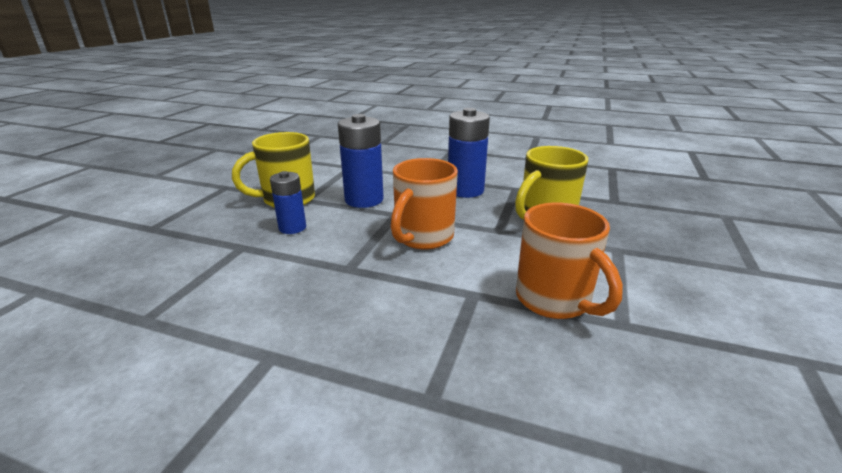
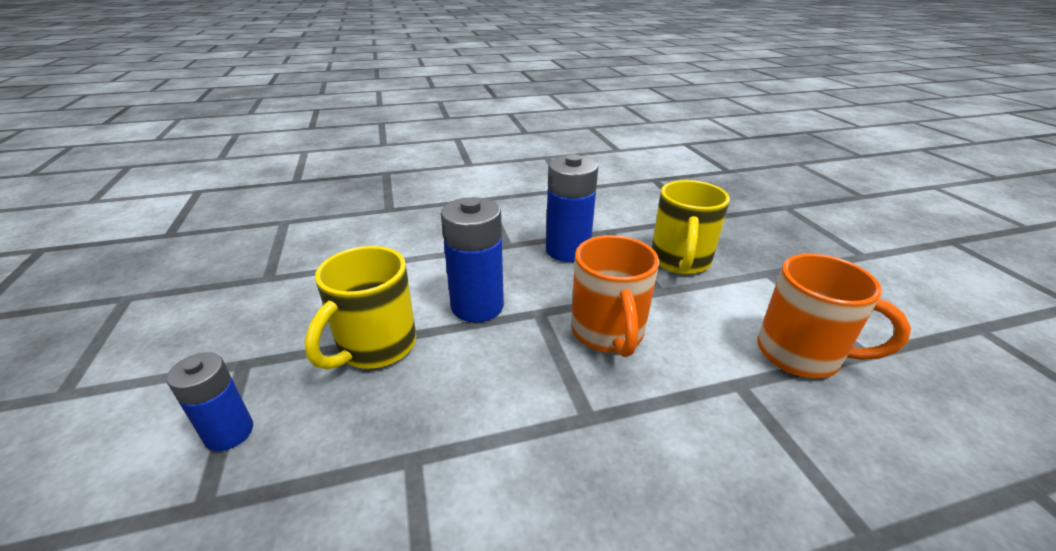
camera: 35 degrees left, 5 degrees up
blue battery [270,171,306,234] -> blue battery moved to [166,352,253,451]

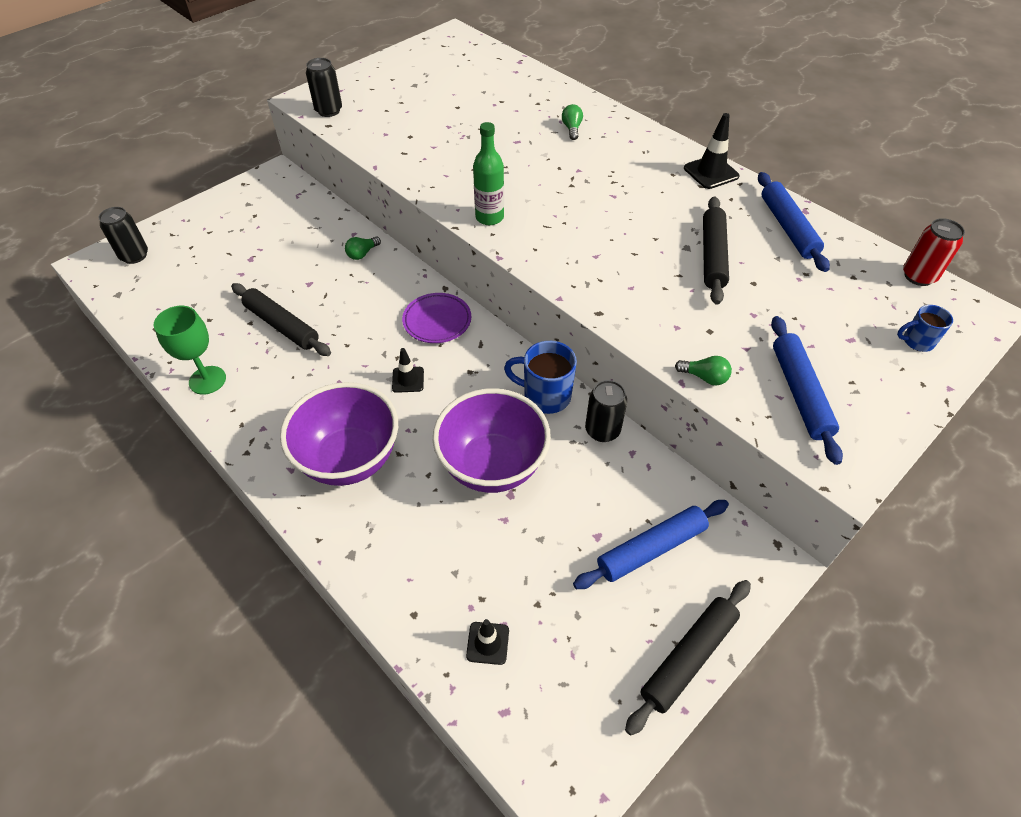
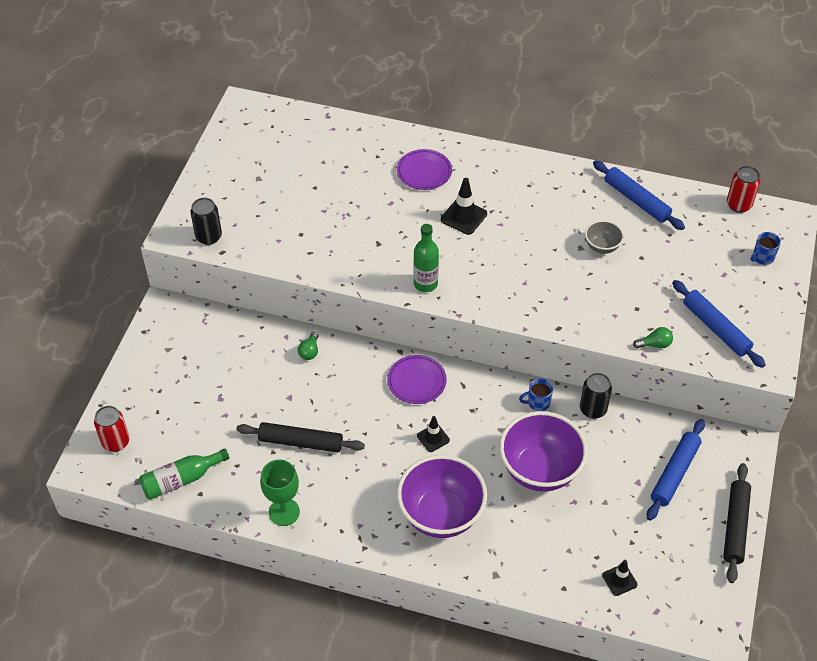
camera: 30 degrees left, 0 degrees up
black can [99,207,148,264] -> red can [94,406,129,452]
blue mug [504,341,577,414] -> blue mug [519,378,553,411], size x0.59
green light bulb [562,104,583,140] -> purple plate [397,149,452,190]
black traffic cone [684,113,740,189] -> black traffic cone moved to [441,178,487,235]
black rolling pin [703,196,729,305] -> grey bowl [585,220,624,254]
none -> green bottle [139,448,229,500]

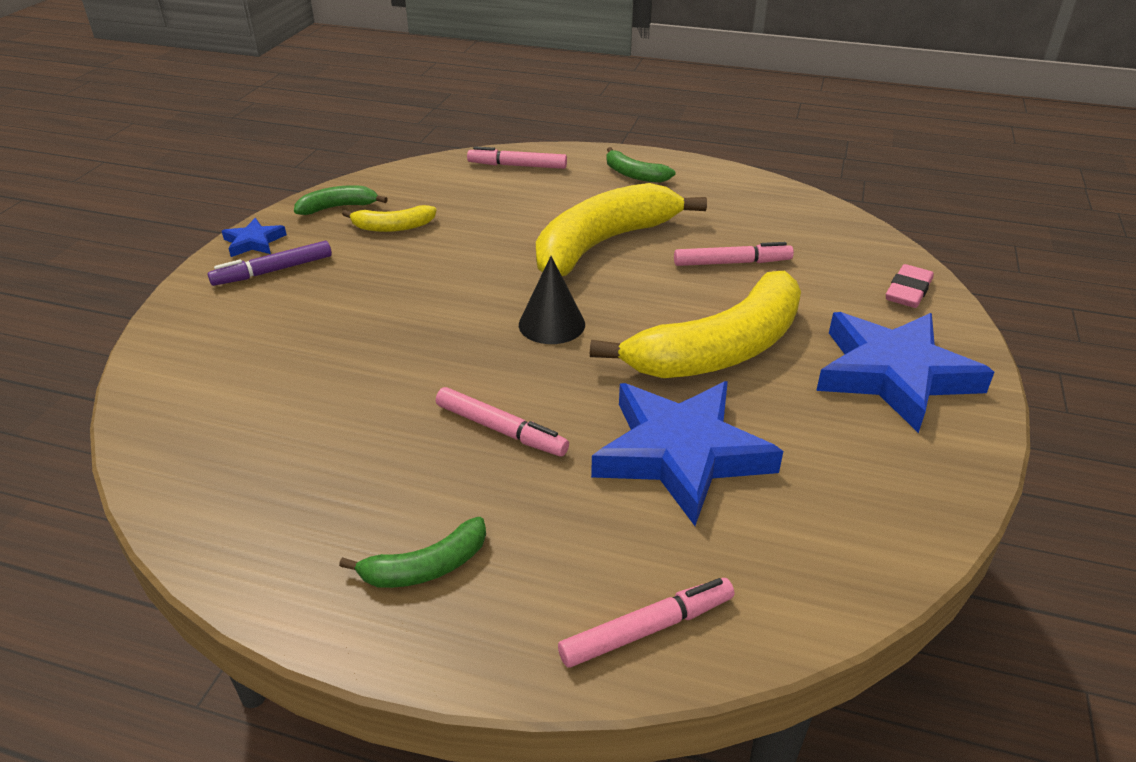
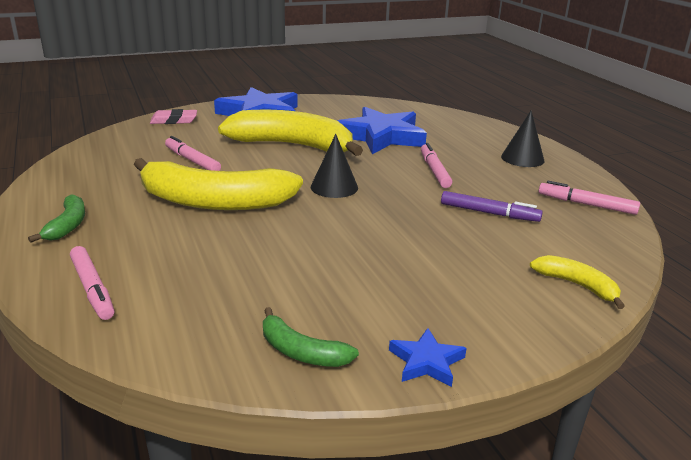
camera: 130 degrees left, 10 degrees down
purple marker [208,241,332,286] -> purple marker moved to [441,191,543,222]
green banana [339,517,486,588] -> black cone [501,111,544,167]
yellow banana [342,205,436,232] -> yellow banana moved to [530,255,625,309]
pink marker [558,578,734,668] -> pink marker moved to [539,181,640,215]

--

**TASK ITEM:** Scan the data above for the word "degrees" and report every line where it is found.

**SOLUTION TO THIS EXERCISE:**
camera: 35 degrees left, 5 degrees up
camera: 30 degrees left, 0 degrees up
camera: 130 degrees left, 10 degrees down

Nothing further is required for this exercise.